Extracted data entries
************

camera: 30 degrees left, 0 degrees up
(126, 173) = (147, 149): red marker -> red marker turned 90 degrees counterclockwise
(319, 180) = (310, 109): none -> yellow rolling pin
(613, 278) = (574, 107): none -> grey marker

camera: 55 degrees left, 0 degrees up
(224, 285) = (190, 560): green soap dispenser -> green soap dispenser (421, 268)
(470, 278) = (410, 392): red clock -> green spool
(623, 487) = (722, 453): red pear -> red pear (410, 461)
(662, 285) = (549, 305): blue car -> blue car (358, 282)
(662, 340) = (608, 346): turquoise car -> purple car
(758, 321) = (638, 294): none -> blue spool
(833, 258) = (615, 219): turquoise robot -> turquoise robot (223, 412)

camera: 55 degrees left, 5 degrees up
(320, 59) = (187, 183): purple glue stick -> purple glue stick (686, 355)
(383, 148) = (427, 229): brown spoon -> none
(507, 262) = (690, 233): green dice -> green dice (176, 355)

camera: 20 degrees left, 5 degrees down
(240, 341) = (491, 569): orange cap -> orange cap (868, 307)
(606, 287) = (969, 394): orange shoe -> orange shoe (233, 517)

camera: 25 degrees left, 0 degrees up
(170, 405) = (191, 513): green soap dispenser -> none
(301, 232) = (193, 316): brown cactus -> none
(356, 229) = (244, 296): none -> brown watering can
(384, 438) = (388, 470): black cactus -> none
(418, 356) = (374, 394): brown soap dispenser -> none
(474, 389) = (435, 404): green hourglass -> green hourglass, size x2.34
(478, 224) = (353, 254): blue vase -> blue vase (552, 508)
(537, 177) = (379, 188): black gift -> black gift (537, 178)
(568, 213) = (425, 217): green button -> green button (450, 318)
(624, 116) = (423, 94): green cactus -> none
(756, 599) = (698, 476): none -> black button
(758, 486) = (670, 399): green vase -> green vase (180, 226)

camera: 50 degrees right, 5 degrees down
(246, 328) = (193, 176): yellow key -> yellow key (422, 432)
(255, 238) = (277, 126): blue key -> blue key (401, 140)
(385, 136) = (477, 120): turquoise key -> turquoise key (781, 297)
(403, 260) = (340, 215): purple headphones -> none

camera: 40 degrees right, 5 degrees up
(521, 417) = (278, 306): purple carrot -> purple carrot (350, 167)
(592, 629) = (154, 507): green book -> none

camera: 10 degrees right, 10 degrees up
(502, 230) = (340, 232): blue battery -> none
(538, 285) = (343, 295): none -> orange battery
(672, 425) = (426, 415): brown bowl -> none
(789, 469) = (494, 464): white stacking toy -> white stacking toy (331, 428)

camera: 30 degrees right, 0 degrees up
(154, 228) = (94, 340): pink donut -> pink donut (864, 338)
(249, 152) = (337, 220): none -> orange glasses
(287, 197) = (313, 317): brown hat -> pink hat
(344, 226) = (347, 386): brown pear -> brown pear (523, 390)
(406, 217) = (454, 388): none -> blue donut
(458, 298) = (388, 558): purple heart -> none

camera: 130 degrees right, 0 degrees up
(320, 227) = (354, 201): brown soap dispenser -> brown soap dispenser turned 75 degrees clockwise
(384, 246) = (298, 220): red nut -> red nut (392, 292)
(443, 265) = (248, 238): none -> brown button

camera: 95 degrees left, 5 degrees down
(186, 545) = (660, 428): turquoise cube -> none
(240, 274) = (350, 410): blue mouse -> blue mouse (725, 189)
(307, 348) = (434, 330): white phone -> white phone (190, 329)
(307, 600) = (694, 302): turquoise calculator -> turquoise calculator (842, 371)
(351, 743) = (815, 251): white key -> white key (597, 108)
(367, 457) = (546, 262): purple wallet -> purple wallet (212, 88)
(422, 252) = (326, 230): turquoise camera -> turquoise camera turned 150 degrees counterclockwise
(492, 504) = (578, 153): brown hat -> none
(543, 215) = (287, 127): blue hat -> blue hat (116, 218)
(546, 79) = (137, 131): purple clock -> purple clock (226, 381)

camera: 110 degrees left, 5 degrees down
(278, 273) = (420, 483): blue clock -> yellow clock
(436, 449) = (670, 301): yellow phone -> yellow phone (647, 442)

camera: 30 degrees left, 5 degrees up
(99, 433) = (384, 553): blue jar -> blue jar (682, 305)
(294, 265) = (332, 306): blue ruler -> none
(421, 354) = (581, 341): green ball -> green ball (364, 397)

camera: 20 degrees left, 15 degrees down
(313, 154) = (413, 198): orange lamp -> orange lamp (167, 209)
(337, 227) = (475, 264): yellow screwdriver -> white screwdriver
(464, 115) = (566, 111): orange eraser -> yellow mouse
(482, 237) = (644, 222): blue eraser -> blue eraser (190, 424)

************

## Assignment
Each record must be copied out exactly and in full.

## Your solution
camera: 30 degrees left, 0 degrees up
(126, 173) = (147, 149): red marker -> red marker turned 90 degrees counterclockwise
(319, 180) = (310, 109): none -> yellow rolling pin
(613, 278) = (574, 107): none -> grey marker

camera: 55 degrees left, 0 degrees up
(224, 285) = (190, 560): green soap dispenser -> green soap dispenser (421, 268)
(470, 278) = (410, 392): red clock -> green spool
(623, 487) = (722, 453): red pear -> red pear (410, 461)
(662, 285) = (549, 305): blue car -> blue car (358, 282)
(662, 340) = (608, 346): turquoise car -> purple car
(758, 321) = (638, 294): none -> blue spool
(833, 258) = (615, 219): turquoise robot -> turquoise robot (223, 412)

camera: 55 degrees left, 5 degrees up
(320, 59) = (187, 183): purple glue stick -> purple glue stick (686, 355)
(383, 148) = (427, 229): brown spoon -> none
(507, 262) = (690, 233): green dice -> green dice (176, 355)

camera: 20 degrees left, 5 degrees down
(240, 341) = (491, 569): orange cap -> orange cap (868, 307)
(606, 287) = (969, 394): orange shoe -> orange shoe (233, 517)

camera: 25 degrees left, 0 degrees up
(170, 405) = (191, 513): green soap dispenser -> none
(301, 232) = (193, 316): brown cactus -> none
(356, 229) = (244, 296): none -> brown watering can
(384, 438) = (388, 470): black cactus -> none
(418, 356) = (374, 394): brown soap dispenser -> none
(474, 389) = (435, 404): green hourglass -> green hourglass, size x2.34
(478, 224) = (353, 254): blue vase -> blue vase (552, 508)
(537, 177) = (379, 188): black gift -> black gift (537, 178)
(568, 213) = (425, 217): green button -> green button (450, 318)
(624, 116) = (423, 94): green cactus -> none
(756, 599) = (698, 476): none -> black button
(758, 486) = (670, 399): green vase -> green vase (180, 226)

camera: 50 degrees right, 5 degrees down
(246, 328) = (193, 176): yellow key -> yellow key (422, 432)
(255, 238) = (277, 126): blue key -> blue key (401, 140)
(385, 136) = (477, 120): turquoise key -> turquoise key (781, 297)
(403, 260) = (340, 215): purple headphones -> none

camera: 40 degrees right, 5 degrees up
(521, 417) = (278, 306): purple carrot -> purple carrot (350, 167)
(592, 629) = (154, 507): green book -> none

camera: 10 degrees right, 10 degrees up
(502, 230) = (340, 232): blue battery -> none
(538, 285) = (343, 295): none -> orange battery
(672, 425) = (426, 415): brown bowl -> none
(789, 469) = (494, 464): white stacking toy -> white stacking toy (331, 428)

camera: 30 degrees right, 0 degrees up
(154, 228) = (94, 340): pink donut -> pink donut (864, 338)
(249, 152) = (337, 220): none -> orange glasses
(287, 197) = (313, 317): brown hat -> pink hat
(344, 226) = (347, 386): brown pear -> brown pear (523, 390)
(406, 217) = (454, 388): none -> blue donut
(458, 298) = (388, 558): purple heart -> none

camera: 130 degrees right, 0 degrees up
(320, 227) = (354, 201): brown soap dispenser -> brown soap dispenser turned 75 degrees clockwise
(384, 246) = (298, 220): red nut -> red nut (392, 292)
(443, 265) = (248, 238): none -> brown button

camera: 95 degrees left, 5 degrees down
(186, 545) = (660, 428): turquoise cube -> none
(240, 274) = (350, 410): blue mouse -> blue mouse (725, 189)
(307, 348) = (434, 330): white phone -> white phone (190, 329)
(307, 600) = (694, 302): turquoise calculator -> turquoise calculator (842, 371)
(351, 743) = (815, 251): white key -> white key (597, 108)
(367, 457) = (546, 262): purple wallet -> purple wallet (212, 88)
(422, 252) = (326, 230): turquoise camera -> turquoise camera turned 150 degrees counterclockwise
(492, 504) = (578, 153): brown hat -> none
(543, 215) = (287, 127): blue hat -> blue hat (116, 218)
(546, 79) = (137, 131): purple clock -> purple clock (226, 381)

camera: 110 degrees left, 5 degrees down
(278, 273) = (420, 483): blue clock -> yellow clock
(436, 449) = (670, 301): yellow phone -> yellow phone (647, 442)

camera: 30 degrees left, 5 degrees up
(99, 433) = (384, 553): blue jar -> blue jar (682, 305)
(294, 265) = (332, 306): blue ruler -> none
(421, 354) = (581, 341): green ball -> green ball (364, 397)

camera: 20 degrees left, 15 degrees down
(313, 154) = (413, 198): orange lamp -> orange lamp (167, 209)
(337, 227) = (475, 264): yellow screwdriver -> white screwdriver
(464, 115) = (566, 111): orange eraser -> yellow mouse
(482, 237) = (644, 222): blue eraser -> blue eraser (190, 424)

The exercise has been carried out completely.